◆ **EXERCISE DESCRIPTION**
Reproduce the entries below character for character.

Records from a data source
---

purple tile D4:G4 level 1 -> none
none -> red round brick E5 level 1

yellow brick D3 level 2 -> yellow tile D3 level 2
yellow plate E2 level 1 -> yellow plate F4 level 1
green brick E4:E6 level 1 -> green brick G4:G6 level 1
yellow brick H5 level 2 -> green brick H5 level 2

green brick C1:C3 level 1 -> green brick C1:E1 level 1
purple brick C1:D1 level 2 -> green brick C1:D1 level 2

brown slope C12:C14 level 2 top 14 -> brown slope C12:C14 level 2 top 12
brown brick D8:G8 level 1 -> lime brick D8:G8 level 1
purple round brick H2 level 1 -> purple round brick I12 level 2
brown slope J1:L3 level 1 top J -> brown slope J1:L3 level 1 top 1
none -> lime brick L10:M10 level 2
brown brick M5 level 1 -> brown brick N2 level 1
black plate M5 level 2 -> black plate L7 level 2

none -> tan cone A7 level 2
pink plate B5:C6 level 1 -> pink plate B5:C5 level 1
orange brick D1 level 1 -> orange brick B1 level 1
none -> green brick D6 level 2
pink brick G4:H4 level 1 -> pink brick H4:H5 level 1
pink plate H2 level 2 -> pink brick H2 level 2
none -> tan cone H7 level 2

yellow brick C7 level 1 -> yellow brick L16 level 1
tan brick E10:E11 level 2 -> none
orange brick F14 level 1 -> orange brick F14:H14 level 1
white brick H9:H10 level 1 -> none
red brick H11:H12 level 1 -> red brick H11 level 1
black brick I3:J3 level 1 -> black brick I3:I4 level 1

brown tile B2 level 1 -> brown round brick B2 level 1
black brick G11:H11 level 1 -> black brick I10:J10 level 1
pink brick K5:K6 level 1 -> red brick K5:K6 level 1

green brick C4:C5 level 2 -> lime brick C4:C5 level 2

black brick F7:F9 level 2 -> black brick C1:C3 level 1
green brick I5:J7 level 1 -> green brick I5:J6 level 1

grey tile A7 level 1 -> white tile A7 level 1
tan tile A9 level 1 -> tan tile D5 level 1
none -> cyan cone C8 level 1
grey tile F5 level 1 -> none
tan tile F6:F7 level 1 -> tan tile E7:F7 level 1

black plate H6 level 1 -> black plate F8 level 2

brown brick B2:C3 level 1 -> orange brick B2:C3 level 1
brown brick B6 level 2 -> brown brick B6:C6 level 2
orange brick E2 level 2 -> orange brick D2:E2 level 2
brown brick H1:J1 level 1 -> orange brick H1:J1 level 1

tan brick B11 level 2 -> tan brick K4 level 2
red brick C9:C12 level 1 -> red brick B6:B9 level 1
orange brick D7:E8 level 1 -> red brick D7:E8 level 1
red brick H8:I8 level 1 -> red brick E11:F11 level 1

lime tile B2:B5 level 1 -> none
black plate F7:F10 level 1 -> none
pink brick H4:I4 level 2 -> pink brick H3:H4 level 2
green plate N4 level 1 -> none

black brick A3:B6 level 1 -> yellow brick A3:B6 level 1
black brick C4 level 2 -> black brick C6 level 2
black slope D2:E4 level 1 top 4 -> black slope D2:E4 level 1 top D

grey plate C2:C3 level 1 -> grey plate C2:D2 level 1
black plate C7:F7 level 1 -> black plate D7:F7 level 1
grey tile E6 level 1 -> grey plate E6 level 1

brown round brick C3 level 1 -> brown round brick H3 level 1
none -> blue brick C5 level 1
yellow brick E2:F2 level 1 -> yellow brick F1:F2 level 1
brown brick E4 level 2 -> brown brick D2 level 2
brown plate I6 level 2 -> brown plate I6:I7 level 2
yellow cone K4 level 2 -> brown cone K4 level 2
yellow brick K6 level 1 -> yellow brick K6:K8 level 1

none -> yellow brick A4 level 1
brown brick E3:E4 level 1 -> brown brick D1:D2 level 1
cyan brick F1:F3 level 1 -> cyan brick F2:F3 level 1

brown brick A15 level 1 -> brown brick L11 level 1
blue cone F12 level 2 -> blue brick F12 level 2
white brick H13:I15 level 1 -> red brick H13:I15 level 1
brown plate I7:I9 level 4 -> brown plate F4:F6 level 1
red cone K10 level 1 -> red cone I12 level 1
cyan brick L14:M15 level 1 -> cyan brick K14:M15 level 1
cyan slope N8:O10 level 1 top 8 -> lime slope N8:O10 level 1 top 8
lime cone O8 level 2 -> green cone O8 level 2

---

◆ **YOUR RESPONSE**
purple tile D4:G4 level 1 -> none
none -> red round brick E5 level 1

yellow brick D3 level 2 -> yellow tile D3 level 2
yellow plate E2 level 1 -> yellow plate F4 level 1
green brick E4:E6 level 1 -> green brick G4:G6 level 1
yellow brick H5 level 2 -> green brick H5 level 2

green brick C1:C3 level 1 -> green brick C1:E1 level 1
purple brick C1:D1 level 2 -> green brick C1:D1 level 2

brown slope C12:C14 level 2 top 14 -> brown slope C12:C14 level 2 top 12
brown brick D8:G8 level 1 -> lime brick D8:G8 level 1
purple round brick H2 level 1 -> purple round brick I12 level 2
brown slope J1:L3 level 1 top J -> brown slope J1:L3 level 1 top 1
none -> lime brick L10:M10 level 2
brown brick M5 level 1 -> brown brick N2 level 1
black plate M5 level 2 -> black plate L7 level 2

none -> tan cone A7 level 2
pink plate B5:C6 level 1 -> pink plate B5:C5 level 1
orange brick D1 level 1 -> orange brick B1 level 1
none -> green brick D6 level 2
pink brick G4:H4 level 1 -> pink brick H4:H5 level 1
pink plate H2 level 2 -> pink brick H2 level 2
none -> tan cone H7 level 2

yellow brick C7 level 1 -> yellow brick L16 level 1
tan brick E10:E11 level 2 -> none
orange brick F14 level 1 -> orange brick F14:H14 level 1
white brick H9:H10 level 1 -> none
red brick H11:H12 level 1 -> red brick H11 level 1
black brick I3:J3 level 1 -> black brick I3:I4 level 1

brown tile B2 level 1 -> brown round brick B2 level 1
black brick G11:H11 level 1 -> black brick I10:J10 level 1
pink brick K5:K6 level 1 -> red brick K5:K6 level 1

green brick C4:C5 level 2 -> lime brick C4:C5 level 2

black brick F7:F9 level 2 -> black brick C1:C3 level 1
green brick I5:J7 level 1 -> green brick I5:J6 level 1

grey tile A7 level 1 -> white tile A7 level 1
tan tile A9 level 1 -> tan tile D5 level 1
none -> cyan cone C8 level 1
grey tile F5 level 1 -> none
tan tile F6:F7 level 1 -> tan tile E7:F7 level 1

black plate H6 level 1 -> black plate F8 level 2

brown brick B2:C3 level 1 -> orange brick B2:C3 level 1
brown brick B6 level 2 -> brown brick B6:C6 level 2
orange brick E2 level 2 -> orange brick D2:E2 level 2
brown brick H1:J1 level 1 -> orange brick H1:J1 level 1

tan brick B11 level 2 -> tan brick K4 level 2
red brick C9:C12 level 1 -> red brick B6:B9 level 1
orange brick D7:E8 level 1 -> red brick D7:E8 level 1
red brick H8:I8 level 1 -> red brick E11:F11 level 1

lime tile B2:B5 level 1 -> none
black plate F7:F10 level 1 -> none
pink brick H4:I4 level 2 -> pink brick H3:H4 level 2
green plate N4 level 1 -> none

black brick A3:B6 level 1 -> yellow brick A3:B6 level 1
black brick C4 level 2 -> black brick C6 level 2
black slope D2:E4 level 1 top 4 -> black slope D2:E4 level 1 top D

grey plate C2:C3 level 1 -> grey plate C2:D2 level 1
black plate C7:F7 level 1 -> black plate D7:F7 level 1
grey tile E6 level 1 -> grey plate E6 level 1

brown round brick C3 level 1 -> brown round brick H3 level 1
none -> blue brick C5 level 1
yellow brick E2:F2 level 1 -> yellow brick F1:F2 level 1
brown brick E4 level 2 -> brown brick D2 level 2
brown plate I6 level 2 -> brown plate I6:I7 level 2
yellow cone K4 level 2 -> brown cone K4 level 2
yellow brick K6 level 1 -> yellow brick K6:K8 level 1

none -> yellow brick A4 level 1
brown brick E3:E4 level 1 -> brown brick D1:D2 level 1
cyan brick F1:F3 level 1 -> cyan brick F2:F3 level 1

brown brick A15 level 1 -> brown brick L11 level 1
blue cone F12 level 2 -> blue brick F12 level 2
white brick H13:I15 level 1 -> red brick H13:I15 level 1
brown plate I7:I9 level 4 -> brown plate F4:F6 level 1
red cone K10 level 1 -> red cone I12 level 1
cyan brick L14:M15 level 1 -> cyan brick K14:M15 level 1
cyan slope N8:O10 level 1 top 8 -> lime slope N8:O10 level 1 top 8
lime cone O8 level 2 -> green cone O8 level 2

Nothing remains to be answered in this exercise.